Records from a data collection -

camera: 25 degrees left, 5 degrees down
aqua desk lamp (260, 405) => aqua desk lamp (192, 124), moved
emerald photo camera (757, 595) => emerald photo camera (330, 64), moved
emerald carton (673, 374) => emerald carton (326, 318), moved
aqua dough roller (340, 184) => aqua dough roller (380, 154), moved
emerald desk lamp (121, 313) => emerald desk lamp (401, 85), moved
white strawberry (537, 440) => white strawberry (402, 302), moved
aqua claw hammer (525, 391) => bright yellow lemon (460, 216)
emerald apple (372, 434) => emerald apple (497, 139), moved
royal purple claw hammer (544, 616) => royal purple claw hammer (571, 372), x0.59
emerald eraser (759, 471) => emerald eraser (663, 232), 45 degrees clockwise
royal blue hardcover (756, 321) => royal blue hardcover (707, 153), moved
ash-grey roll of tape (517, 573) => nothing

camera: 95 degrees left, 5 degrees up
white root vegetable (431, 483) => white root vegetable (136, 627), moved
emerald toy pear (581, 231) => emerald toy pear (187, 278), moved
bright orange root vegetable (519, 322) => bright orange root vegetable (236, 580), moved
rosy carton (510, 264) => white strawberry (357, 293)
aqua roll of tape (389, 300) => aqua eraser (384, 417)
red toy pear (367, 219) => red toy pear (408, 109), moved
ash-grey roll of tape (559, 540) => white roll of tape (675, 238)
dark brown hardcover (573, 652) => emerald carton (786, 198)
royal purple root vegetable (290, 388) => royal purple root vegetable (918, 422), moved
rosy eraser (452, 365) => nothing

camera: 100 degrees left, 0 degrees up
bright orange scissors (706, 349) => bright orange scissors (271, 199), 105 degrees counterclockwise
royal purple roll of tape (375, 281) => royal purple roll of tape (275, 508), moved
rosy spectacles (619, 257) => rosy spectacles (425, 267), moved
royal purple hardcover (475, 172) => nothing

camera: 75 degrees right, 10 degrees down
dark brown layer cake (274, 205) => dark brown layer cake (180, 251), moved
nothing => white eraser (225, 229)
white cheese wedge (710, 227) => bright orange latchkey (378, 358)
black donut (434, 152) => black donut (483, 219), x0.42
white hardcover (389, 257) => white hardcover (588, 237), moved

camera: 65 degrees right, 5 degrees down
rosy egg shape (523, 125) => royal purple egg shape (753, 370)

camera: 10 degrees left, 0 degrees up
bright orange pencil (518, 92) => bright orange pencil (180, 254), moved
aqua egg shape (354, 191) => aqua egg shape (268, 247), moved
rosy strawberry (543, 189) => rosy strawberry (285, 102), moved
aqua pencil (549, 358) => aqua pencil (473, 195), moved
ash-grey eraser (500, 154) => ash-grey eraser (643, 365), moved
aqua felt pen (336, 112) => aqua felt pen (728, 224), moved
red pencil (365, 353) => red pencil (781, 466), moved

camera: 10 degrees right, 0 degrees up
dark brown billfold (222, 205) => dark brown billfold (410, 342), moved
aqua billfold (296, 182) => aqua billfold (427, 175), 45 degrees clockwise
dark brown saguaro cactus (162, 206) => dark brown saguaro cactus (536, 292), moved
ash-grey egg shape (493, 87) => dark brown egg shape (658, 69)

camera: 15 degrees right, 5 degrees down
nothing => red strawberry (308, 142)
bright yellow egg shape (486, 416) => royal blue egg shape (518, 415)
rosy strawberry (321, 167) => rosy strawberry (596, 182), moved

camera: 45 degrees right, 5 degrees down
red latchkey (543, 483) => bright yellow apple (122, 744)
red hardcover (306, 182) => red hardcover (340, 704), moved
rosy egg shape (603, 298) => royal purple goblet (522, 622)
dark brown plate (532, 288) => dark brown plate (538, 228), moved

Task directions - Show a copy of each line from the data that includes the word "desk".

Solution to this exercise -
aqua desk lamp (260, 405) => aqua desk lamp (192, 124), moved
emerald desk lamp (121, 313) => emerald desk lamp (401, 85), moved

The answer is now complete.